Below is a block of entries; repeat exactly the lines starting at the line that contains "C2: 150uF (plus" and ending at the line that contains "C2: none -> 15nF (GND, IND)", both included.

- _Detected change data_
______

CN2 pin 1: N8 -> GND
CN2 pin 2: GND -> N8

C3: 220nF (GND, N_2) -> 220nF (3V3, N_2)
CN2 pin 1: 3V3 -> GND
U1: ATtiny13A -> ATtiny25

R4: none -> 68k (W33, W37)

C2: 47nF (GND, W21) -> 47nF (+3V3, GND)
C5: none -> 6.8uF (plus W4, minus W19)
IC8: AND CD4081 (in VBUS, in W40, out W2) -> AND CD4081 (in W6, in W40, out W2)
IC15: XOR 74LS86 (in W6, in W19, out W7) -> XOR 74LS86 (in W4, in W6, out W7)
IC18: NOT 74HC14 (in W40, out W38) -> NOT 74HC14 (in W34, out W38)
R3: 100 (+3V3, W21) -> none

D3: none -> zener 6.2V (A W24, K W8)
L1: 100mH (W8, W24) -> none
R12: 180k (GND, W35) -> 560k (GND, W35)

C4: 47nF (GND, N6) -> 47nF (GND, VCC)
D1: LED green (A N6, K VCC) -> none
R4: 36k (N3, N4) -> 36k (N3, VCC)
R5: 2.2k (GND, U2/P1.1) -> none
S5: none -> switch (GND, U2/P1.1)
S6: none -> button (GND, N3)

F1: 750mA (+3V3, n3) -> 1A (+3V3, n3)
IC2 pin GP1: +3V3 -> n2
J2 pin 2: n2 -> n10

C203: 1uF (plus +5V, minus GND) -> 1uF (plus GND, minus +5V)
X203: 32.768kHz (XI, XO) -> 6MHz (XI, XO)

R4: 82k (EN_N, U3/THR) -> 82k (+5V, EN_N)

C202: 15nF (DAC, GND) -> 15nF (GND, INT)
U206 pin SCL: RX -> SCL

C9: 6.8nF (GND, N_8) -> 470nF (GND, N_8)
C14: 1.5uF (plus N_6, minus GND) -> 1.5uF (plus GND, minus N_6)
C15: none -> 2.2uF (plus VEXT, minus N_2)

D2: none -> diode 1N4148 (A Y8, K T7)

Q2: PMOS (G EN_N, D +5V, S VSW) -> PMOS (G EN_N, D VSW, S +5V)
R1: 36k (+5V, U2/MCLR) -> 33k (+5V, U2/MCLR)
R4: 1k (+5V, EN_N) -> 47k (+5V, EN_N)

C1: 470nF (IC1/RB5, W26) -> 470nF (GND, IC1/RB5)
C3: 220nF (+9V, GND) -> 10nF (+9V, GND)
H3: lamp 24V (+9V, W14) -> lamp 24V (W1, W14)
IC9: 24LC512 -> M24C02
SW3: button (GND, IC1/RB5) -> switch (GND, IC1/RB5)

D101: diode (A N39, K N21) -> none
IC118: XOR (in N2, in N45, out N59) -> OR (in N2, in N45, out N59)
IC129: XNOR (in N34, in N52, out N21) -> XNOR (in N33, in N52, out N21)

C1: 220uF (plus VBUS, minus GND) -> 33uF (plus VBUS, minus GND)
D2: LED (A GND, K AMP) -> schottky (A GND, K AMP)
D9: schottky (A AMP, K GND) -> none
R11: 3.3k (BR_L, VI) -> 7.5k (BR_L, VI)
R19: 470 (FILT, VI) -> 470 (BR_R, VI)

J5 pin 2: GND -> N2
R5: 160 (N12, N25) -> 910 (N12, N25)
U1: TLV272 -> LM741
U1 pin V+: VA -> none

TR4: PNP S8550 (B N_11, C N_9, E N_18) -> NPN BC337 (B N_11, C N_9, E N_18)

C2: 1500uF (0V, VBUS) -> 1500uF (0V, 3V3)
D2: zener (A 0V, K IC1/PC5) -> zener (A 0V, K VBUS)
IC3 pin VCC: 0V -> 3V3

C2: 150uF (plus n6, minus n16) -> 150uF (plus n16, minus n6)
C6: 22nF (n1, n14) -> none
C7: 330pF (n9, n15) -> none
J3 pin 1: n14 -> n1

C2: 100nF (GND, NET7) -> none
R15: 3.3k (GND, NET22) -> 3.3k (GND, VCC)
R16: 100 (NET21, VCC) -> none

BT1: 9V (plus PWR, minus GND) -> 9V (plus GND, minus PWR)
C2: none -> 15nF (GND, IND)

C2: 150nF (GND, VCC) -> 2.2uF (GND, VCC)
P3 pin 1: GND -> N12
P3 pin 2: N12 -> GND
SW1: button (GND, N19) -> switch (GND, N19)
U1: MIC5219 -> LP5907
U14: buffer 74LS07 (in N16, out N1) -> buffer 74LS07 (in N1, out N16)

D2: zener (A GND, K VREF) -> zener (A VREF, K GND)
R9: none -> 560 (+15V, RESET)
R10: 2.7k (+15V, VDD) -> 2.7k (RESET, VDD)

______

- _Written solution_
C2: 150uF (plus n6, minus n16) -> 150uF (plus n16, minus n6)
C6: 22nF (n1, n14) -> none
C7: 330pF (n9, n15) -> none
J3 pin 1: n14 -> n1

C2: 100nF (GND, NET7) -> none
R15: 3.3k (GND, NET22) -> 3.3k (GND, VCC)
R16: 100 (NET21, VCC) -> none

BT1: 9V (plus PWR, minus GND) -> 9V (plus GND, minus PWR)
C2: none -> 15nF (GND, IND)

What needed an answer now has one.